_Your goal_
All entries are to be copied exactly, with pictures removed.
= = = =
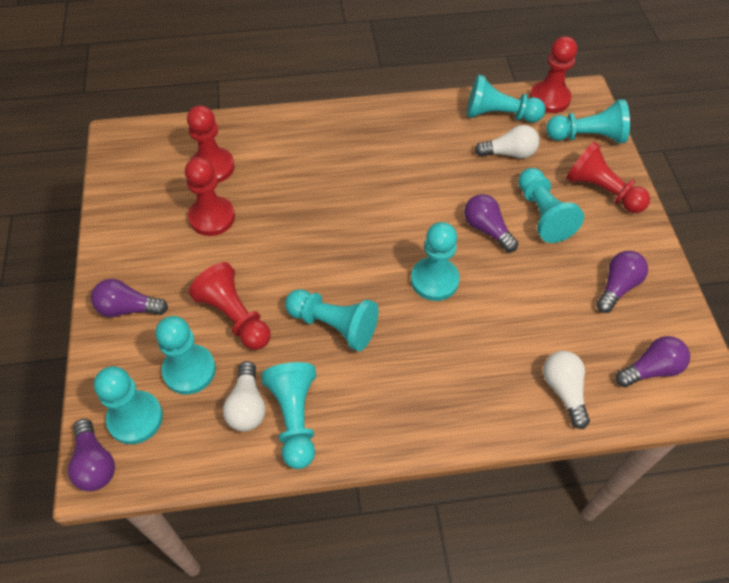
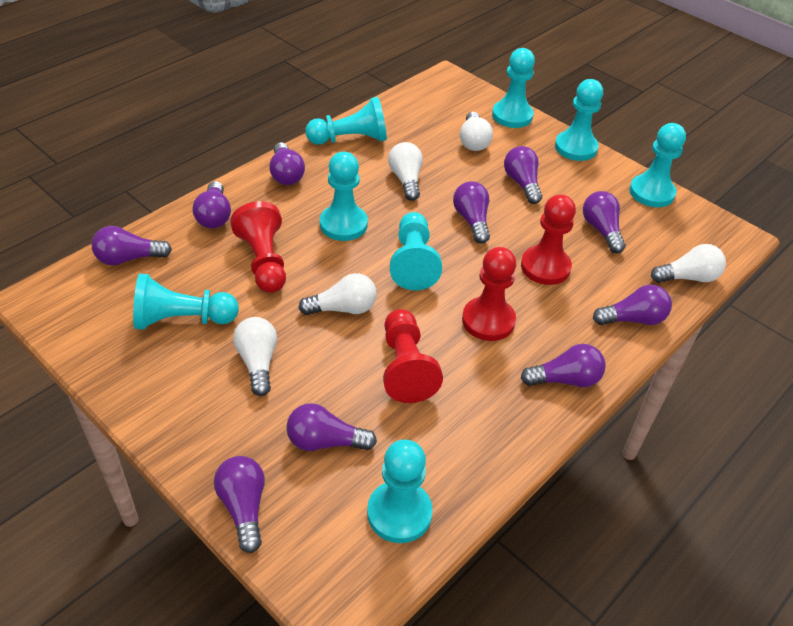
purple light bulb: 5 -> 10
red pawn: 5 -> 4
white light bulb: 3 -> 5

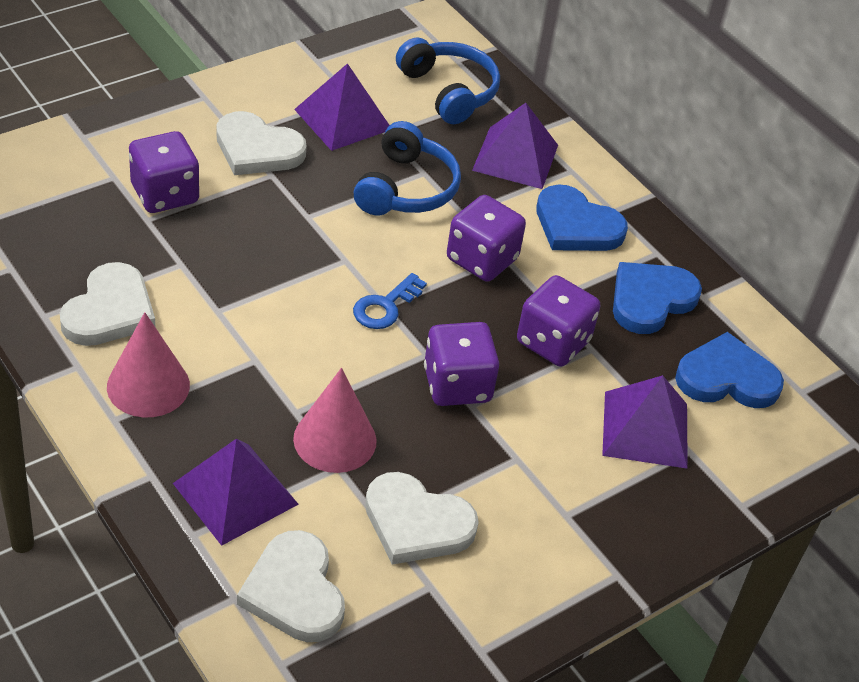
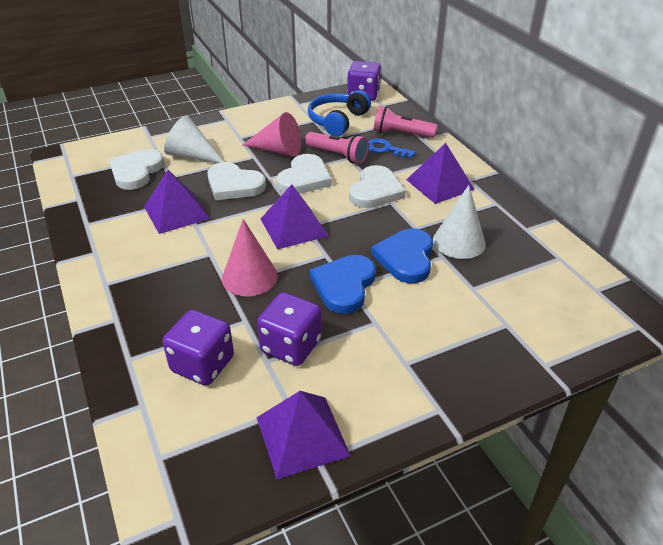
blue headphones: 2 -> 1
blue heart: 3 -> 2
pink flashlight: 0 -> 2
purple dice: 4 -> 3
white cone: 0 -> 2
= = = =
_Reply_
purple light bulb: 5 -> 10
red pawn: 5 -> 4
white light bulb: 3 -> 5

blue headphones: 2 -> 1
blue heart: 3 -> 2
pink flashlight: 0 -> 2
purple dice: 4 -> 3
white cone: 0 -> 2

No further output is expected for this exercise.